Exercise description: Filter the lines below, copying only those with the string "bowling".

-- Source material follows --

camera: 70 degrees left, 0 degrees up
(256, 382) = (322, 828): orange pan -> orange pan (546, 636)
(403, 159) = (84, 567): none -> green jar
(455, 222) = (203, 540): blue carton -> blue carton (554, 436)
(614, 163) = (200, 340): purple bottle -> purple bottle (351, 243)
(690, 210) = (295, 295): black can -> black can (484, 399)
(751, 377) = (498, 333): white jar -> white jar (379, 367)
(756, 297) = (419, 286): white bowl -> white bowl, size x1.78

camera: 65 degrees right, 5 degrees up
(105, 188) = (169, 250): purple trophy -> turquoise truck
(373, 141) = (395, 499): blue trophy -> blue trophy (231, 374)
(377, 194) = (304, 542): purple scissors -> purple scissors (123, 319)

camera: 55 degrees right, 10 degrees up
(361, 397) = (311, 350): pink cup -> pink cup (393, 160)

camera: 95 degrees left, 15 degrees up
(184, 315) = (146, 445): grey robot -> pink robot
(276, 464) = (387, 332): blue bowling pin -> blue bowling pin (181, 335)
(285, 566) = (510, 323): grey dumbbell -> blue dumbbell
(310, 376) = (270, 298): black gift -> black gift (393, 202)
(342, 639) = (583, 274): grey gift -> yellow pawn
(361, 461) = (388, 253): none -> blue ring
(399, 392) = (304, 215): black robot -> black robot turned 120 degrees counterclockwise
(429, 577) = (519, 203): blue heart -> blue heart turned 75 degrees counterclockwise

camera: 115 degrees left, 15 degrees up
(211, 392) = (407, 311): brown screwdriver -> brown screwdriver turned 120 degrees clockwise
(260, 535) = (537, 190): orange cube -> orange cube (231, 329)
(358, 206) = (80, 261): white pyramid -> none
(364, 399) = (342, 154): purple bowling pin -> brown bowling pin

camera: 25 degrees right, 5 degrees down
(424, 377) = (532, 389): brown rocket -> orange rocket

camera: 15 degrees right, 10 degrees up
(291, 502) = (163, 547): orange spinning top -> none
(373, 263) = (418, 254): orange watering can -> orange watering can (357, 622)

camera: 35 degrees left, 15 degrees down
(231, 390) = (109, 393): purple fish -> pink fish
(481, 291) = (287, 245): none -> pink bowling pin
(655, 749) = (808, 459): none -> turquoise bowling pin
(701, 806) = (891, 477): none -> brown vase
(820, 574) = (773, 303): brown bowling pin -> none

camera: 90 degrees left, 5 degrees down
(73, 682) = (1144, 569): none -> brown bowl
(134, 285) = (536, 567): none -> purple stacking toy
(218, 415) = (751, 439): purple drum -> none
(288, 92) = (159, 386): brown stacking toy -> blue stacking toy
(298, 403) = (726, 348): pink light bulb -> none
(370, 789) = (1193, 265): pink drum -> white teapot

-- Source material concluded --

Result of this exercise:
(276, 464) = (387, 332): blue bowling pin -> blue bowling pin (181, 335)
(364, 399) = (342, 154): purple bowling pin -> brown bowling pin
(481, 291) = (287, 245): none -> pink bowling pin
(655, 749) = (808, 459): none -> turquoise bowling pin
(820, 574) = (773, 303): brown bowling pin -> none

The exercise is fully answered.